* Problem to work on:
For the records that follow, please set down exactly the lines between the one holding "C2: 150pF (GND, J1/1) -> 150pF (3V3, GND)" and the one holding "V1: 2.5V (plus", inclusive, and only those.

* Exercise input:
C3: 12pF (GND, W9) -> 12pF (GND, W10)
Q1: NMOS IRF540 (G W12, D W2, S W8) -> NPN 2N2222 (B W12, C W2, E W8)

...

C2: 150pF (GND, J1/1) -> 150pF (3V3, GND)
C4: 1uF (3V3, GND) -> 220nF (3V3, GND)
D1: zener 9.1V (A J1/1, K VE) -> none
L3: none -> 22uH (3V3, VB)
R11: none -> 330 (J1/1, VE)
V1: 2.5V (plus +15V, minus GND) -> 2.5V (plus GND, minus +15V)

* Exercise output:
C2: 150pF (GND, J1/1) -> 150pF (3V3, GND)
C4: 1uF (3V3, GND) -> 220nF (3V3, GND)
D1: zener 9.1V (A J1/1, K VE) -> none
L3: none -> 22uH (3V3, VB)
R11: none -> 330 (J1/1, VE)
V1: 2.5V (plus +15V, minus GND) -> 2.5V (plus GND, minus +15V)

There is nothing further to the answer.